### SOURCE RECORDS:
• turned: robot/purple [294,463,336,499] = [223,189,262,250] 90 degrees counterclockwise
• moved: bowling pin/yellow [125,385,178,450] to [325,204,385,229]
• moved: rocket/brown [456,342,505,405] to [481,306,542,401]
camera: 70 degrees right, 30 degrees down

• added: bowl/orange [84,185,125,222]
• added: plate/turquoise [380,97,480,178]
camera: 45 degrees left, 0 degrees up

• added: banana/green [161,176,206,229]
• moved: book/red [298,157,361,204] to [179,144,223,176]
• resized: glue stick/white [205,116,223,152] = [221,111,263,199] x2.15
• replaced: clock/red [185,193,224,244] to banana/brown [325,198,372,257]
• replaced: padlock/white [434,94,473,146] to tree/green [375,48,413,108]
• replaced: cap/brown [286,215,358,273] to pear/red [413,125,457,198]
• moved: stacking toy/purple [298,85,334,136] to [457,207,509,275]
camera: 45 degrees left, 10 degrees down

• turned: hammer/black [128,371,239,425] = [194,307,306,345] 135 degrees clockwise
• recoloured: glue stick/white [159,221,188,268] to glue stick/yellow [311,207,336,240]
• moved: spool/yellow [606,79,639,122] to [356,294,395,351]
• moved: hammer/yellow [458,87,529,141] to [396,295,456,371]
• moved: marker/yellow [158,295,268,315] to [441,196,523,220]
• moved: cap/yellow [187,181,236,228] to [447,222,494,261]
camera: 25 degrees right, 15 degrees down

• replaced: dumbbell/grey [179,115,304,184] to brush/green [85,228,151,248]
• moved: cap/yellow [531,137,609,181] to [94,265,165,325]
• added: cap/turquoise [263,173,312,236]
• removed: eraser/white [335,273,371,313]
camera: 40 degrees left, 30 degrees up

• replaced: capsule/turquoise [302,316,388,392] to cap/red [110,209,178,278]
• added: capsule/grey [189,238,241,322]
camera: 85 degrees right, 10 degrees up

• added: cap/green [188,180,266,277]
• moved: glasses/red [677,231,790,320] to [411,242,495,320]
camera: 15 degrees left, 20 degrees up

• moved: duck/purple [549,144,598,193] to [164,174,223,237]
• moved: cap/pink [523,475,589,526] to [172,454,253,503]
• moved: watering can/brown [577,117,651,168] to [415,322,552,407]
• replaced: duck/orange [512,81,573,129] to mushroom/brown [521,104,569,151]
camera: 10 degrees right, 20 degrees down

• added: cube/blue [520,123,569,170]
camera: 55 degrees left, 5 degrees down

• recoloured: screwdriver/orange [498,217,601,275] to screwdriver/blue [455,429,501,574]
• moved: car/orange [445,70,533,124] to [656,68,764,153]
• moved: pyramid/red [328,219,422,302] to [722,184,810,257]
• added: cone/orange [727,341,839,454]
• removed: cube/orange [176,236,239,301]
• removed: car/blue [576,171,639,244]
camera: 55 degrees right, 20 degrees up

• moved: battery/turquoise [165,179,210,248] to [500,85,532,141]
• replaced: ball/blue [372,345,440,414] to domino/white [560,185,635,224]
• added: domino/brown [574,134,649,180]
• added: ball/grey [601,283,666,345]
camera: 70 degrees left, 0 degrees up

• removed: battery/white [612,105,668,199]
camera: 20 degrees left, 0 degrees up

### ASSIGNMENT:
Find each line in the records above that contains "hammer", and copy it.

### OUTPUT BELOW:
• turned: hammer/black [128,371,239,425] = [194,307,306,345] 135 degrees clockwise
• moved: hammer/yellow [458,87,529,141] to [396,295,456,371]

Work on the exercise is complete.